[Data supplied Boundary: Start]

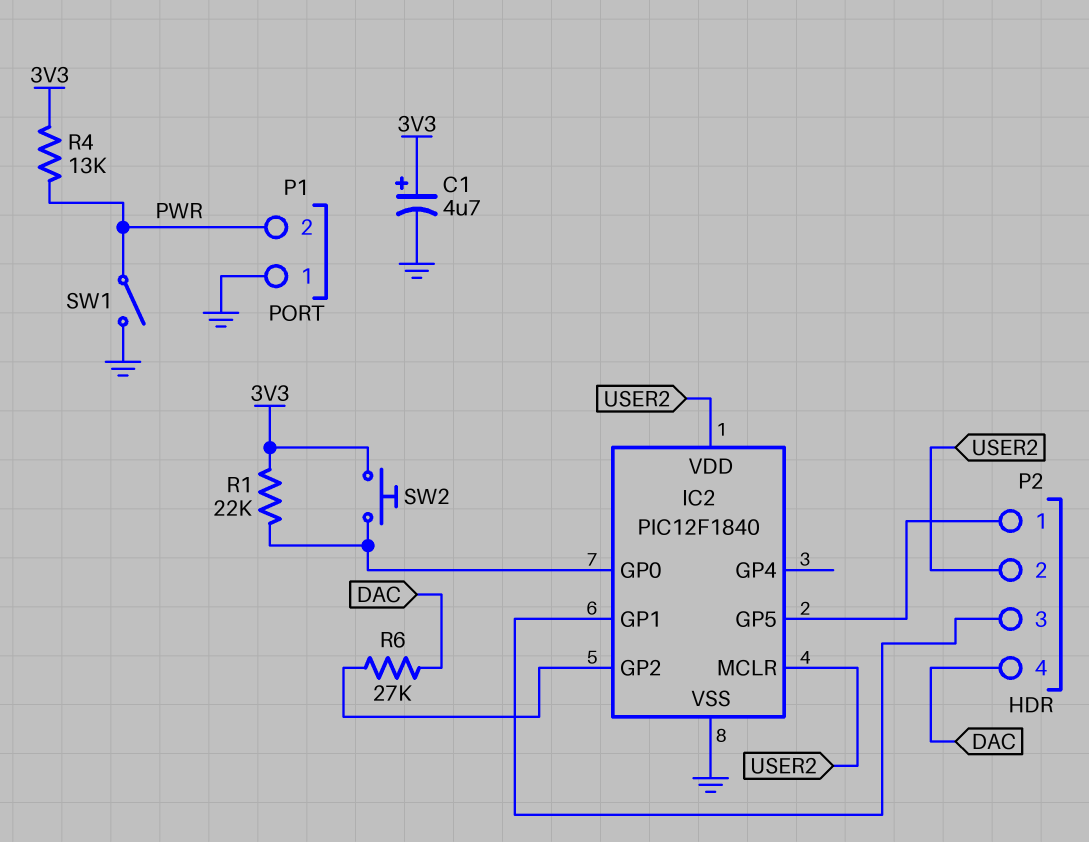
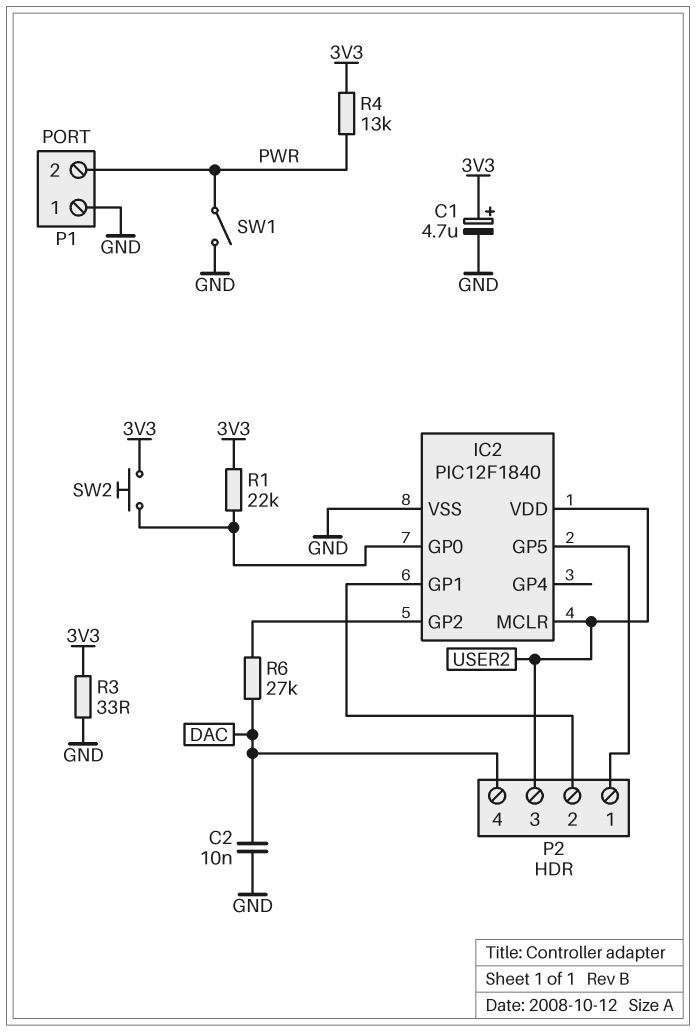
C2: none -> 10nF (DAC, GND)
P2 pin 2: USER2 -> IC2/GP1
P2 pin 3: IC2/GP1 -> USER2
R3: none -> 33 (3V3, GND)

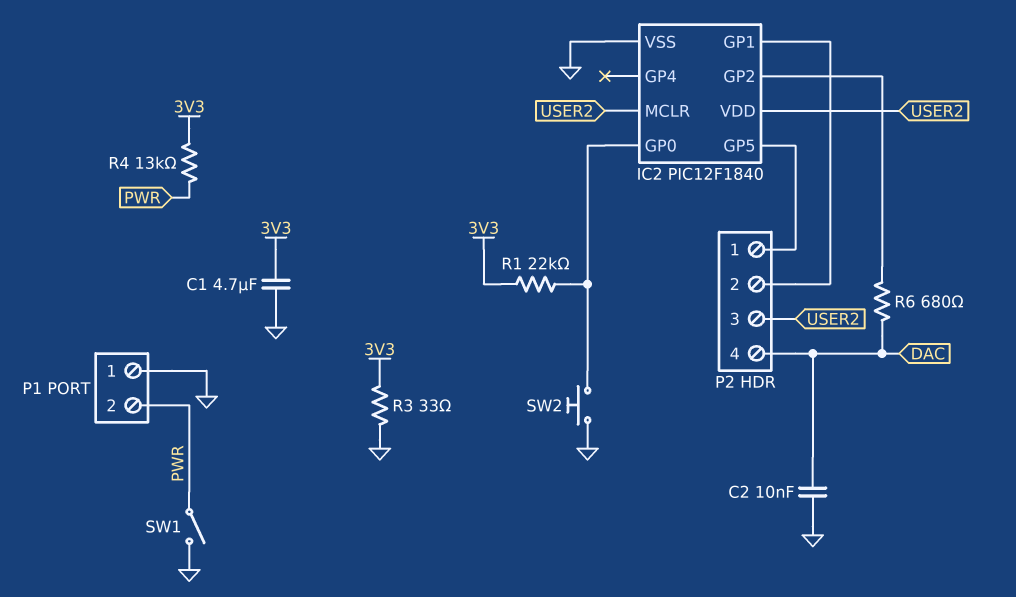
C1: 4.7uF (plus 3V3, minus GND) -> 4.7uF (3V3, GND)
R6: 27k (DAC, IC2/GP2) -> 680 (DAC, IC2/GP2)
SW2: button (3V3, IC2/GP0) -> button (GND, IC2/GP0)

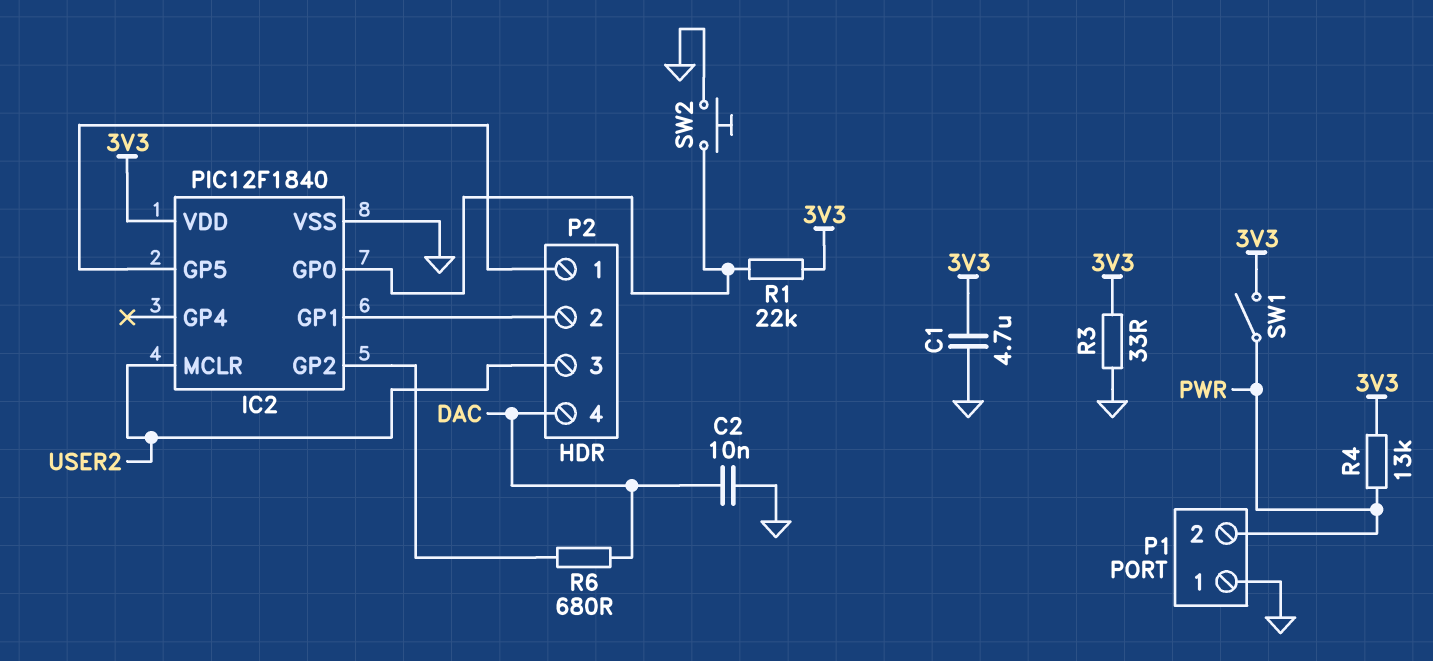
IC2 pin VDD: USER2 -> 3V3
SW1: switch (GND, PWR) -> switch (3V3, PWR)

[Data supplied Boundary: End]

Search the entries for the word "none" and copy every line that holds it.

C2: none -> 10nF (DAC, GND)
R3: none -> 33 (3V3, GND)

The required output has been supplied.